WORK REQUIRED => Repeat these records exactly, pictures excluded.

DATA FOR THE TASK =>
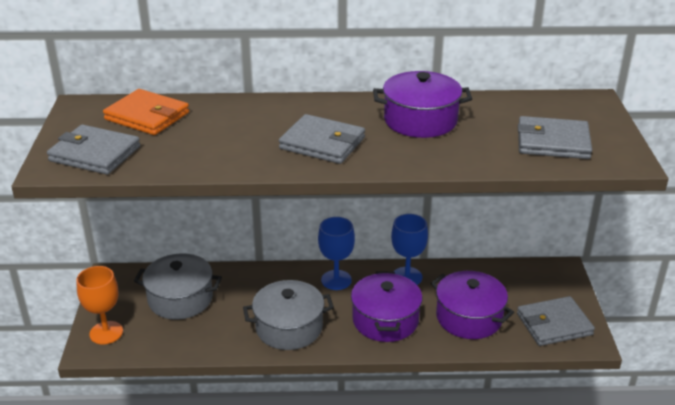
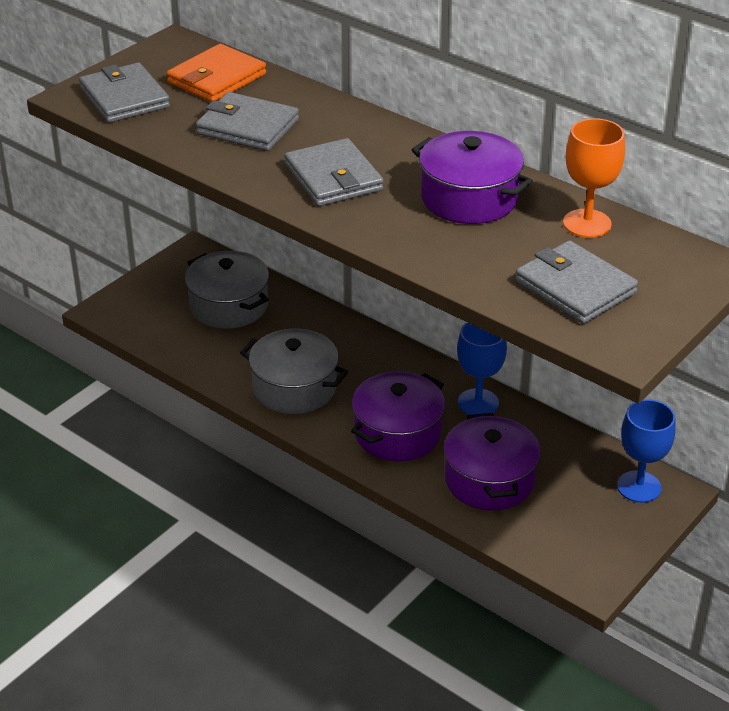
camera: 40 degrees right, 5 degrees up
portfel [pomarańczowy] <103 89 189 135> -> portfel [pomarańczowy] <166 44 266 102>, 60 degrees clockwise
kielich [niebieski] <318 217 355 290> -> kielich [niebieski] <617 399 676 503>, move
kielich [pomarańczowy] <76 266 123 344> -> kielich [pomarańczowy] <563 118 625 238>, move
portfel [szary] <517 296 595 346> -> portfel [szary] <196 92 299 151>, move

ANSWER BOX =>
camera: 40 degrees right, 5 degrees up
portfel [pomarańczowy] <103 89 189 135> -> portfel [pomarańczowy] <166 44 266 102>, 60 degrees clockwise
kielich [niebieski] <318 217 355 290> -> kielich [niebieski] <617 399 676 503>, move
kielich [pomarańczowy] <76 266 123 344> -> kielich [pomarańczowy] <563 118 625 238>, move
portfel [szary] <517 296 595 346> -> portfel [szary] <196 92 299 151>, move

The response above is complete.